- [作業の目的]:
次に示すデータのすべての行を、一字一句変えずにそのまま書き写してください。

- [提供データ]:
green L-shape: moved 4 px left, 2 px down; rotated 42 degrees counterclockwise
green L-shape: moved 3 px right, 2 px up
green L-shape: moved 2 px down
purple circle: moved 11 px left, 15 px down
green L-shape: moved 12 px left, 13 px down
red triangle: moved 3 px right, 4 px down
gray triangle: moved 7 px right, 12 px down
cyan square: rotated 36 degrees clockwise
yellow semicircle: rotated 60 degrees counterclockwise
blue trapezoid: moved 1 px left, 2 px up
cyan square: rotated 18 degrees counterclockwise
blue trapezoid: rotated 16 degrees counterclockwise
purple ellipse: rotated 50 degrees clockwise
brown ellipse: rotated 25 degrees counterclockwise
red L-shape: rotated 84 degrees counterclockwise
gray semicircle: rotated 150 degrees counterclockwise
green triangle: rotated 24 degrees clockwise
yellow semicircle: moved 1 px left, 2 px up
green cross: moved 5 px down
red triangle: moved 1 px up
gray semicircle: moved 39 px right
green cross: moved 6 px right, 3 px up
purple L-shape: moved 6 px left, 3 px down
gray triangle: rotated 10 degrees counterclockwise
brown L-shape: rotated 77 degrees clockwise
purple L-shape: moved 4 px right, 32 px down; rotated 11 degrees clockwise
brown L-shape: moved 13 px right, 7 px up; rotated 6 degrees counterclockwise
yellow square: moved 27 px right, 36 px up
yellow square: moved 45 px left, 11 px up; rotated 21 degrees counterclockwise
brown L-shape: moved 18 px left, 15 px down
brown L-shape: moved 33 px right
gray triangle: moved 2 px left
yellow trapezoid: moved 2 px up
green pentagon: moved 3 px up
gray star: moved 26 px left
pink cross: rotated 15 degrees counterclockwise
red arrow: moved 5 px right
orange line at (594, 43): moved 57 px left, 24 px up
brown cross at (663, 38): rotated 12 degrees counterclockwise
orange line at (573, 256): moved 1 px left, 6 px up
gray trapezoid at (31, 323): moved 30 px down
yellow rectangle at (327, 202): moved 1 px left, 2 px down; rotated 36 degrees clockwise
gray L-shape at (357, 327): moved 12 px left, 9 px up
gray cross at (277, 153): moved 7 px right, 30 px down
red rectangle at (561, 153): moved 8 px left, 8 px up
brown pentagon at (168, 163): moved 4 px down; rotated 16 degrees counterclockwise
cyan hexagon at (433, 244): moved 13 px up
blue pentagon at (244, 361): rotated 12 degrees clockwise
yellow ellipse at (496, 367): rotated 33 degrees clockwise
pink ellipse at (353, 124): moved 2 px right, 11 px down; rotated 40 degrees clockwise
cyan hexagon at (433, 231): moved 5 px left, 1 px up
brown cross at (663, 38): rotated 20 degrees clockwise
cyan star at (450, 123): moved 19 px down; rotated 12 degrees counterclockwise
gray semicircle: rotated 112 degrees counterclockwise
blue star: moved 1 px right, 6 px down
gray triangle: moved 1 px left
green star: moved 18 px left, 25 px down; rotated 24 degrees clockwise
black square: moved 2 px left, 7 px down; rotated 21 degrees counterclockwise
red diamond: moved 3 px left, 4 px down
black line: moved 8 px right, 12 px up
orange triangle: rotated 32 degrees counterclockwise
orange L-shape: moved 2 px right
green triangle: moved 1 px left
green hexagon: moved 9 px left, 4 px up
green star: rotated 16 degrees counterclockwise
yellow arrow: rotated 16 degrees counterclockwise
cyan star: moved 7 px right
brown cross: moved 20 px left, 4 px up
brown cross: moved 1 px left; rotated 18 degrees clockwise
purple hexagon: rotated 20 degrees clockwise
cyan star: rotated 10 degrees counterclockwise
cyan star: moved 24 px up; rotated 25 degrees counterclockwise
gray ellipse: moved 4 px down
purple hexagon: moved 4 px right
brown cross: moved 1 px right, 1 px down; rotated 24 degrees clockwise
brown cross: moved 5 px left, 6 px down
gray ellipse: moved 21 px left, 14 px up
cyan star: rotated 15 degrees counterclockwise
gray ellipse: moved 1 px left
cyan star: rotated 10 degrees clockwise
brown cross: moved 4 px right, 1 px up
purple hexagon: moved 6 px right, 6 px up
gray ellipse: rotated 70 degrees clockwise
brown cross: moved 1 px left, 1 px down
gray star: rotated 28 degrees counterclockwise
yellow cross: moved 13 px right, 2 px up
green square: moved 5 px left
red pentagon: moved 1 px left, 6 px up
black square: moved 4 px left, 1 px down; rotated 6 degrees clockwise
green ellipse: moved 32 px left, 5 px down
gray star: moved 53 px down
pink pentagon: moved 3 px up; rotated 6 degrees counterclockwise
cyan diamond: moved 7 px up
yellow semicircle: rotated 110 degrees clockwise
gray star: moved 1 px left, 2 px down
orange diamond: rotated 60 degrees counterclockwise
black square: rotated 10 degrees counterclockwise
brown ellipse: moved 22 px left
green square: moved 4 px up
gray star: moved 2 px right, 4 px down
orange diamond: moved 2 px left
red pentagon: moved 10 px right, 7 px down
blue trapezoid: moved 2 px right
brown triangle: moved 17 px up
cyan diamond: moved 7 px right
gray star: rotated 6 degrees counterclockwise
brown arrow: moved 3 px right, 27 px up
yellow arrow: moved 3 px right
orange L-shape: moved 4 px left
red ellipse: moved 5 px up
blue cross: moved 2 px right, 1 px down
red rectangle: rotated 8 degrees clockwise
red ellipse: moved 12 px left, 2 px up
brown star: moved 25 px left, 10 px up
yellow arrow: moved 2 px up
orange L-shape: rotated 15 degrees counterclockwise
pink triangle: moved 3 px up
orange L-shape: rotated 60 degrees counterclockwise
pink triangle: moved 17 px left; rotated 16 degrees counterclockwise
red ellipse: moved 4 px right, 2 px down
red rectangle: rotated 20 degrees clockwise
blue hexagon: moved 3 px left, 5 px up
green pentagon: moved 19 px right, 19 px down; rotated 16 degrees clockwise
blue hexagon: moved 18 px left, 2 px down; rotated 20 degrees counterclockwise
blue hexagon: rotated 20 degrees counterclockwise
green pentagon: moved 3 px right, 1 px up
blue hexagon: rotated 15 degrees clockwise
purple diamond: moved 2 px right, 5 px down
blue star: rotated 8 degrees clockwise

- [完全な回答]:
green L-shape: moved 4 px left, 2 px down; rotated 42 degrees counterclockwise
green L-shape: moved 3 px right, 2 px up
green L-shape: moved 2 px down
purple circle: moved 11 px left, 15 px down
green L-shape: moved 12 px left, 13 px down
red triangle: moved 3 px right, 4 px down
gray triangle: moved 7 px right, 12 px down
cyan square: rotated 36 degrees clockwise
yellow semicircle: rotated 60 degrees counterclockwise
blue trapezoid: moved 1 px left, 2 px up
cyan square: rotated 18 degrees counterclockwise
blue trapezoid: rotated 16 degrees counterclockwise
purple ellipse: rotated 50 degrees clockwise
brown ellipse: rotated 25 degrees counterclockwise
red L-shape: rotated 84 degrees counterclockwise
gray semicircle: rotated 150 degrees counterclockwise
green triangle: rotated 24 degrees clockwise
yellow semicircle: moved 1 px left, 2 px up
green cross: moved 5 px down
red triangle: moved 1 px up
gray semicircle: moved 39 px right
green cross: moved 6 px right, 3 px up
purple L-shape: moved 6 px left, 3 px down
gray triangle: rotated 10 degrees counterclockwise
brown L-shape: rotated 77 degrees clockwise
purple L-shape: moved 4 px right, 32 px down; rotated 11 degrees clockwise
brown L-shape: moved 13 px right, 7 px up; rotated 6 degrees counterclockwise
yellow square: moved 27 px right, 36 px up
yellow square: moved 45 px left, 11 px up; rotated 21 degrees counterclockwise
brown L-shape: moved 18 px left, 15 px down
brown L-shape: moved 33 px right
gray triangle: moved 2 px left
yellow trapezoid: moved 2 px up
green pentagon: moved 3 px up
gray star: moved 26 px left
pink cross: rotated 15 degrees counterclockwise
red arrow: moved 5 px right
orange line at (594, 43): moved 57 px left, 24 px up
brown cross at (663, 38): rotated 12 degrees counterclockwise
orange line at (573, 256): moved 1 px left, 6 px up
gray trapezoid at (31, 323): moved 30 px down
yellow rectangle at (327, 202): moved 1 px left, 2 px down; rotated 36 degrees clockwise
gray L-shape at (357, 327): moved 12 px left, 9 px up
gray cross at (277, 153): moved 7 px right, 30 px down
red rectangle at (561, 153): moved 8 px left, 8 px up
brown pentagon at (168, 163): moved 4 px down; rotated 16 degrees counterclockwise
cyan hexagon at (433, 244): moved 13 px up
blue pentagon at (244, 361): rotated 12 degrees clockwise
yellow ellipse at (496, 367): rotated 33 degrees clockwise
pink ellipse at (353, 124): moved 2 px right, 11 px down; rotated 40 degrees clockwise
cyan hexagon at (433, 231): moved 5 px left, 1 px up
brown cross at (663, 38): rotated 20 degrees clockwise
cyan star at (450, 123): moved 19 px down; rotated 12 degrees counterclockwise
gray semicircle: rotated 112 degrees counterclockwise
blue star: moved 1 px right, 6 px down
gray triangle: moved 1 px left
green star: moved 18 px left, 25 px down; rotated 24 degrees clockwise
black square: moved 2 px left, 7 px down; rotated 21 degrees counterclockwise
red diamond: moved 3 px left, 4 px down
black line: moved 8 px right, 12 px up
orange triangle: rotated 32 degrees counterclockwise
orange L-shape: moved 2 px right
green triangle: moved 1 px left
green hexagon: moved 9 px left, 4 px up
green star: rotated 16 degrees counterclockwise
yellow arrow: rotated 16 degrees counterclockwise
cyan star: moved 7 px right
brown cross: moved 20 px left, 4 px up
brown cross: moved 1 px left; rotated 18 degrees clockwise
purple hexagon: rotated 20 degrees clockwise
cyan star: rotated 10 degrees counterclockwise
cyan star: moved 24 px up; rotated 25 degrees counterclockwise
gray ellipse: moved 4 px down
purple hexagon: moved 4 px right
brown cross: moved 1 px right, 1 px down; rotated 24 degrees clockwise
brown cross: moved 5 px left, 6 px down
gray ellipse: moved 21 px left, 14 px up
cyan star: rotated 15 degrees counterclockwise
gray ellipse: moved 1 px left
cyan star: rotated 10 degrees clockwise
brown cross: moved 4 px right, 1 px up
purple hexagon: moved 6 px right, 6 px up
gray ellipse: rotated 70 degrees clockwise
brown cross: moved 1 px left, 1 px down
gray star: rotated 28 degrees counterclockwise
yellow cross: moved 13 px right, 2 px up
green square: moved 5 px left
red pentagon: moved 1 px left, 6 px up
black square: moved 4 px left, 1 px down; rotated 6 degrees clockwise
green ellipse: moved 32 px left, 5 px down
gray star: moved 53 px down
pink pentagon: moved 3 px up; rotated 6 degrees counterclockwise
cyan diamond: moved 7 px up
yellow semicircle: rotated 110 degrees clockwise
gray star: moved 1 px left, 2 px down
orange diamond: rotated 60 degrees counterclockwise
black square: rotated 10 degrees counterclockwise
brown ellipse: moved 22 px left
green square: moved 4 px up
gray star: moved 2 px right, 4 px down
orange diamond: moved 2 px left
red pentagon: moved 10 px right, 7 px down
blue trapezoid: moved 2 px right
brown triangle: moved 17 px up
cyan diamond: moved 7 px right
gray star: rotated 6 degrees counterclockwise
brown arrow: moved 3 px right, 27 px up
yellow arrow: moved 3 px right
orange L-shape: moved 4 px left
red ellipse: moved 5 px up
blue cross: moved 2 px right, 1 px down
red rectangle: rotated 8 degrees clockwise
red ellipse: moved 12 px left, 2 px up
brown star: moved 25 px left, 10 px up
yellow arrow: moved 2 px up
orange L-shape: rotated 15 degrees counterclockwise
pink triangle: moved 3 px up
orange L-shape: rotated 60 degrees counterclockwise
pink triangle: moved 17 px left; rotated 16 degrees counterclockwise
red ellipse: moved 4 px right, 2 px down
red rectangle: rotated 20 degrees clockwise
blue hexagon: moved 3 px left, 5 px up
green pentagon: moved 19 px right, 19 px down; rotated 16 degrees clockwise
blue hexagon: moved 18 px left, 2 px down; rotated 20 degrees counterclockwise
blue hexagon: rotated 20 degrees counterclockwise
green pentagon: moved 3 px right, 1 px up
blue hexagon: rotated 15 degrees clockwise
purple diamond: moved 2 px right, 5 px down
blue star: rotated 8 degrees clockwise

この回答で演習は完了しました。